Could you show all lines in the entries below that contain the string "cross"?

## TASK DATA:
::::::::::

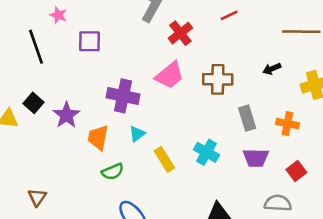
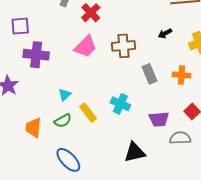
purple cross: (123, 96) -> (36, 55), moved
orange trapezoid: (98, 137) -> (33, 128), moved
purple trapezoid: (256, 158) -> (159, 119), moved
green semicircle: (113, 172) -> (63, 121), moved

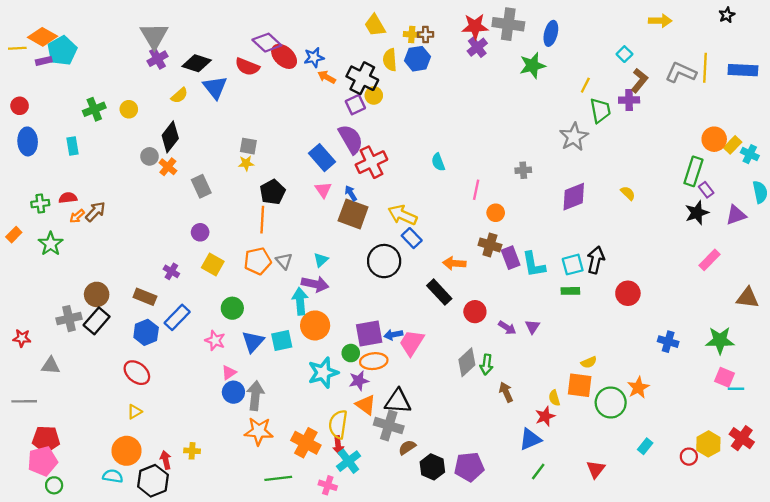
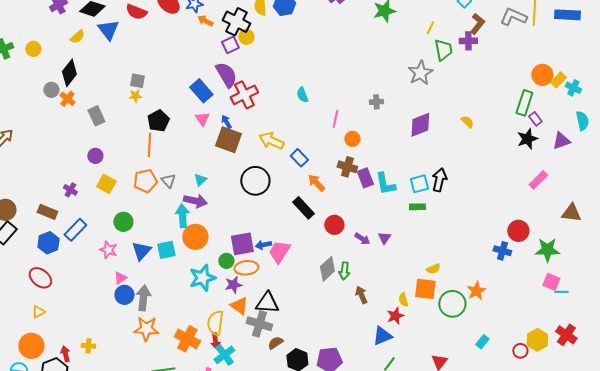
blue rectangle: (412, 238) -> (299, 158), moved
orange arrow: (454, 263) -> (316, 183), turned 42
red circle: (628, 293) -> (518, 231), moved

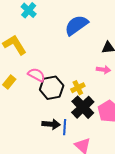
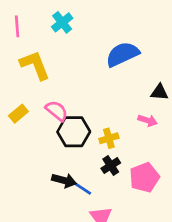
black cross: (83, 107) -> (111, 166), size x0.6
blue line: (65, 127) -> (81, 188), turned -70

::::::::::

## TASK ANSWER:
purple cross: (123, 96) -> (36, 55), moved
black cross: (83, 107) -> (111, 166), size x0.6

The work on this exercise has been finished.